[Opening Supplied data section]

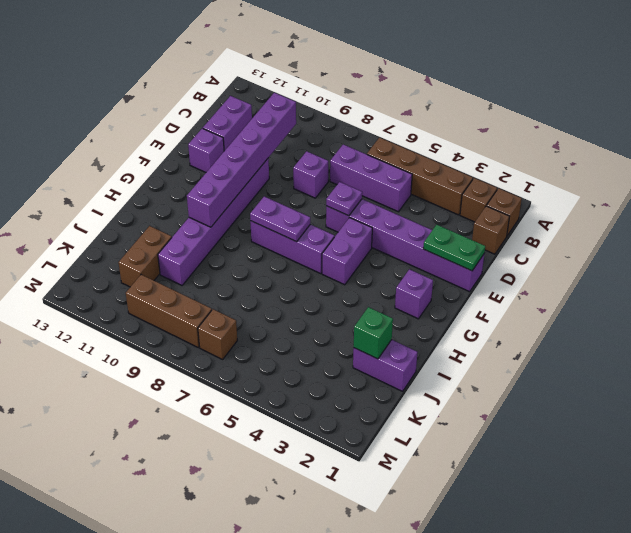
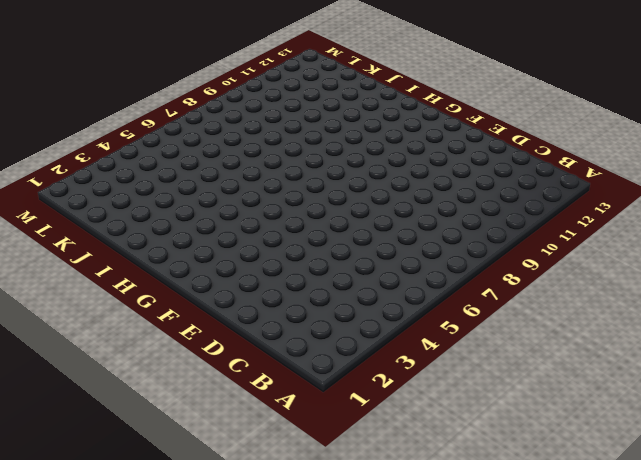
none -> brown 1x1 brick [487,188,522,236]
none -> brown 1x1 brick [460,178,497,222]
none -> brown 1x4 brick [367,138,473,215]

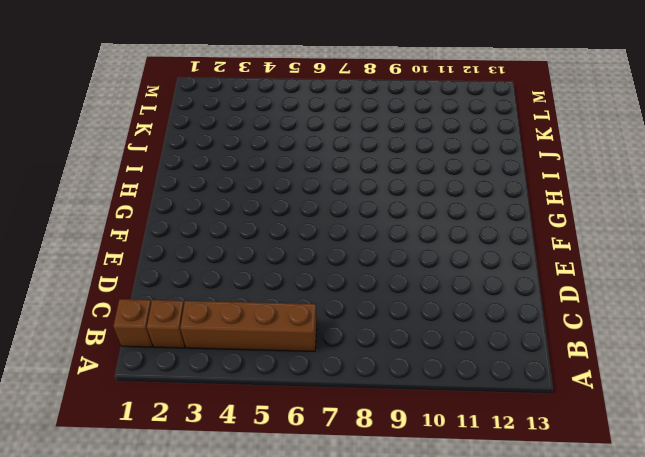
none -> brown 1x1 brick [472,206,509,254]
none -> purple 1x3 brick [330,144,412,212]
none -> purple 1x2 brick [203,96,252,151]

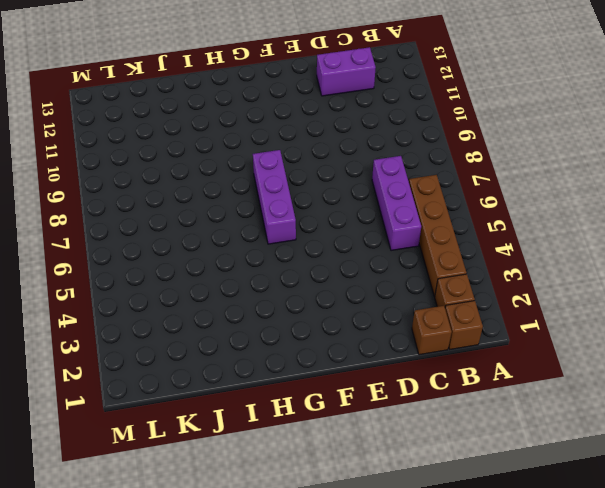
none -> purple 1x1 brick [293,151,328,198]
none -> purple 1x6 brick [326,199,484,292]
none -> purple 1x6 brick [158,158,269,285]

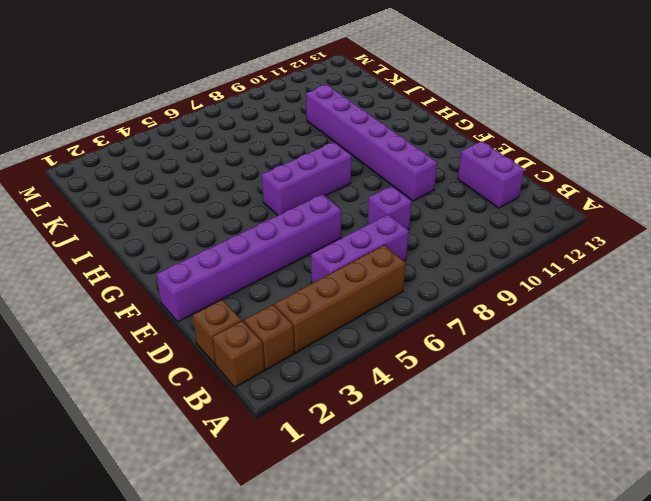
none -> purple 1x1 brick [188,128,224,172]
none -> purple 1x2 brick [322,218,372,285]
none -> purple 1x1 brick [395,269,433,319]

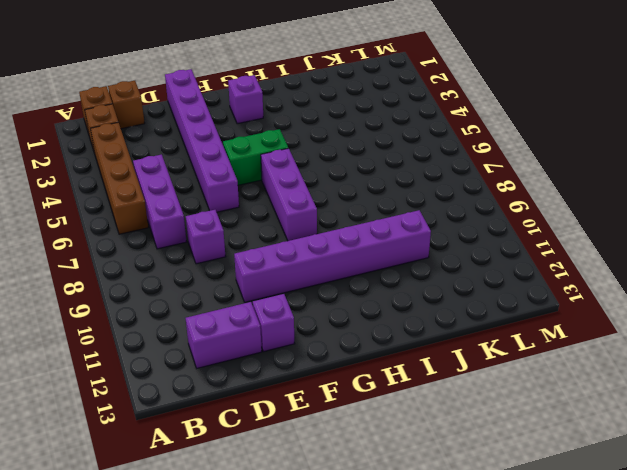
green 1x2 brick [223,129,288,185] -> purple 1x2 brick [322,218,372,285]
none -> purple 1x2 brick [353,340,418,391]
none -> brown 1x2 brick [118,226,172,287]
none -> brown 1x1 brick [198,309,237,359]

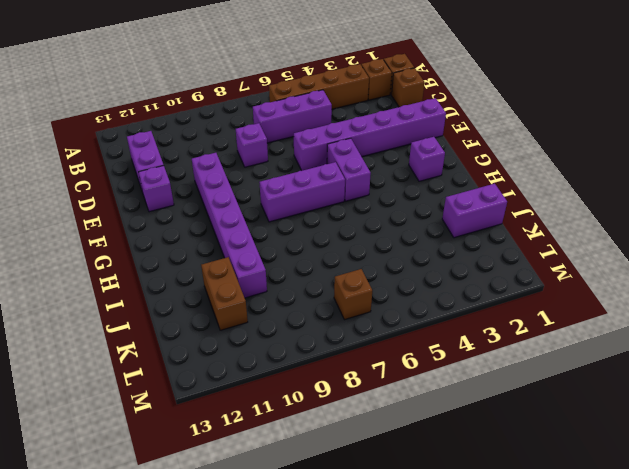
none -> brown 1x3 brick [126,275,212,347]
none -> purple 1x6 brick [187,93,296,227]
none -> green 1x2 plate [423,224,485,271]

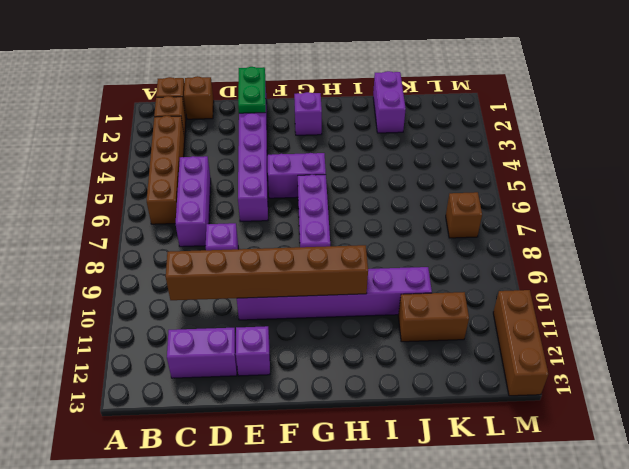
brown 1x6 brick [166,245,368,300] -> purple 1x6 brick [187,93,296,227]
brown 1x3 brick [493,290,548,396] -> brown 1x3 brick moved to [126,275,212,347]
none -> purple 1x1 plate [326,182,362,216]
none -> purple 1x2 plate [250,196,310,242]
none -> green 1x1 brick [354,307,393,359]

[Closing Supplied data section]

Your task: Scan the entries for lines holding the string "green", then copy every one of them.

Solution:
green 1x2 brick [223,129,288,185] -> purple 1x2 brick [322,218,372,285]
none -> green 1x2 plate [423,224,485,271]
none -> green 1x1 brick [354,307,393,359]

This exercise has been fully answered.